- Exercise directions: Skip the pictures. Transcribe the rest of the data below without changing a word.

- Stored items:
>>>>

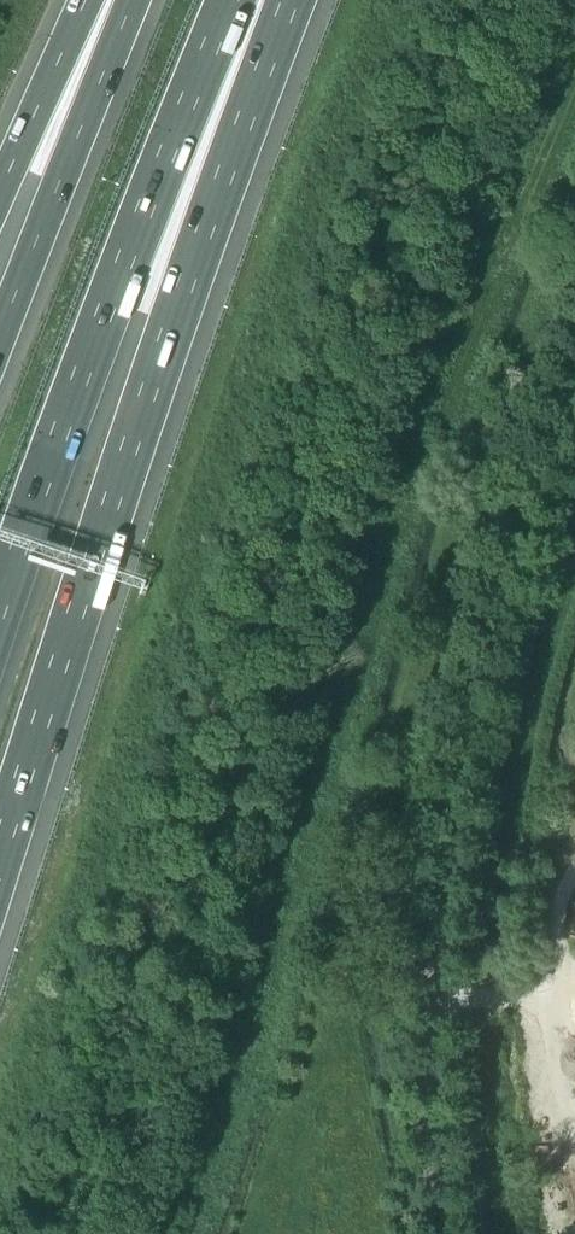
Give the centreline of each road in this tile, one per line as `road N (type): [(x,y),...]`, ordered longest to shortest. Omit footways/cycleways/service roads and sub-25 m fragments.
road 1 (motorway): [(0,853),(172,324),(241,0)]
road 2 (unclassified): [(440,1233),(431,998),(441,859),(471,684),(574,369)]
road 3 (motorway): [(0,610),(126,256),(230,0)]
road 4 (motorway): [(132,0),(0,338)]
road 5 (motorway): [(120,0),(0,193)]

<<<<

- Expected answer:
Give the centreline of each road in this tile, one per line as `road N (type): [(x,y),...]`, ordered longest to shortest. Omit footways/cycleways/service roads and sub-25 m fragments.
road 1 (motorway): [(0,853),(172,324),(241,0)]
road 2 (unclassified): [(440,1233),(431,998),(441,859),(471,684),(574,369)]
road 3 (motorway): [(0,610),(126,256),(230,0)]
road 4 (motorway): [(132,0),(0,338)]
road 5 (motorway): [(120,0),(0,193)]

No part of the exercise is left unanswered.